# [Task item]
Which lines in the records below contain the word "Pilz"? Copy each one out.

(Image change detection data)
=======

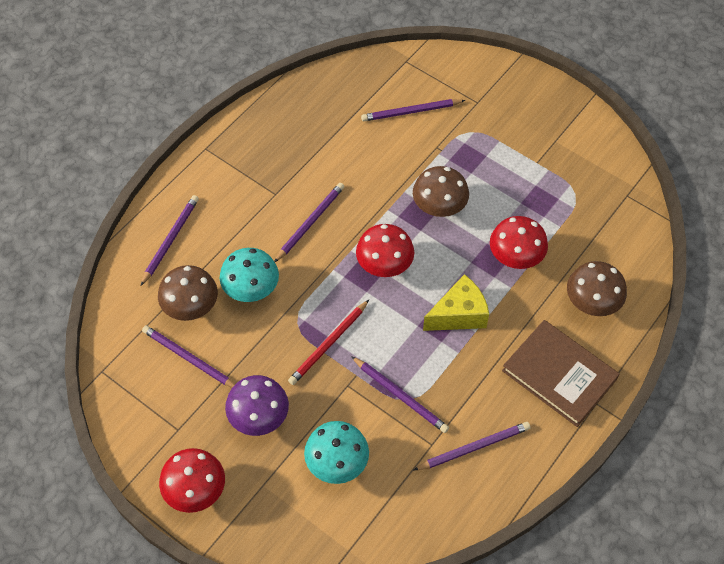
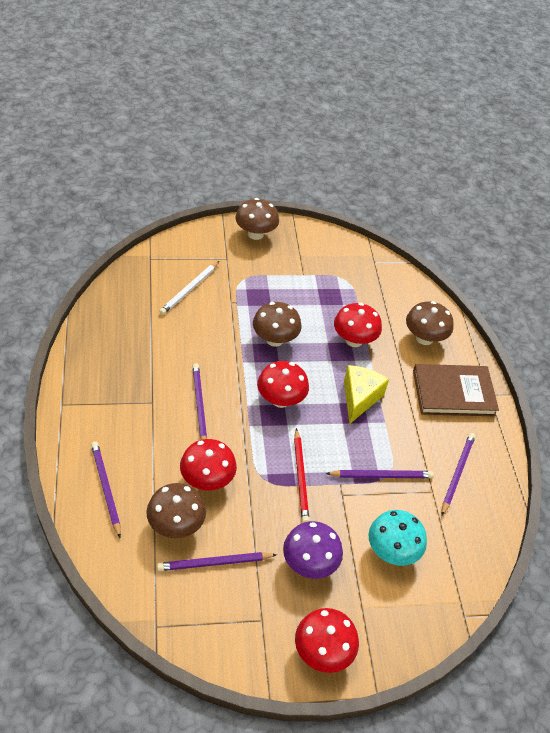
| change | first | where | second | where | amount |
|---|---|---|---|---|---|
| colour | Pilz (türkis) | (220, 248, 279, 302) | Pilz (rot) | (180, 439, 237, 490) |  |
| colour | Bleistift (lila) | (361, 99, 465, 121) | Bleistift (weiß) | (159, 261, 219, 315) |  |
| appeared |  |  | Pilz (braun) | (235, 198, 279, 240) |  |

=======

# [Answer section]
| colour | Pilz (türkis) | (220, 248, 279, 302) | Pilz (rot) | (180, 439, 237, 490) |  |
| appeared |  |  | Pilz (braun) | (235, 198, 279, 240) |  |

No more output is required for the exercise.